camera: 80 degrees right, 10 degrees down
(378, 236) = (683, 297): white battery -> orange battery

---

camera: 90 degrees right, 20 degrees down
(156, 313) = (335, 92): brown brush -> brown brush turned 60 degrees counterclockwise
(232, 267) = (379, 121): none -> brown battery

==

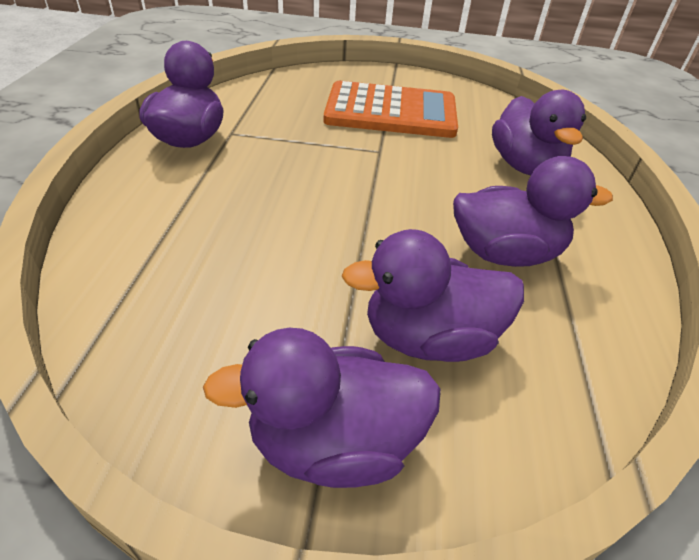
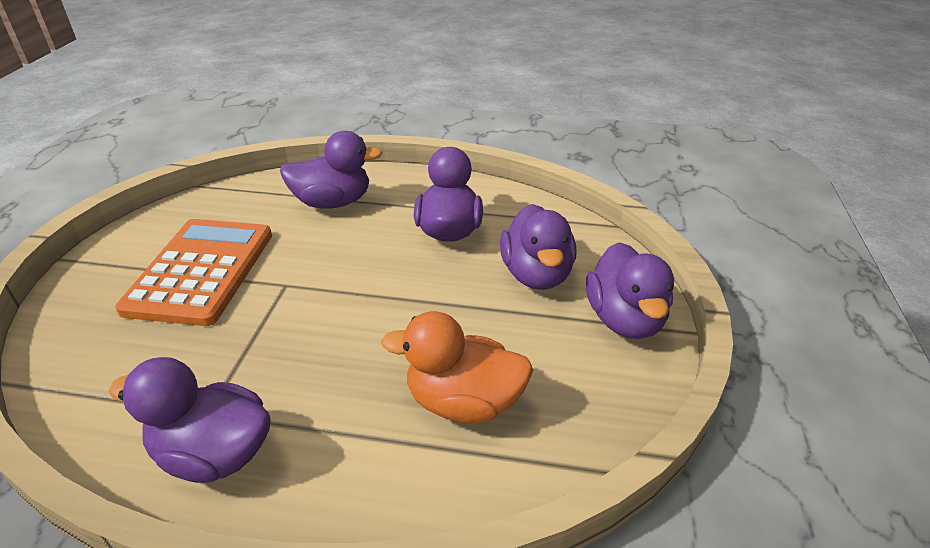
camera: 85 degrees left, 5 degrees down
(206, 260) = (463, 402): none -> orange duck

» Work required
On how many lines of the data does the word "degrees" appear? Only the number is wanted.

» Worked solution
4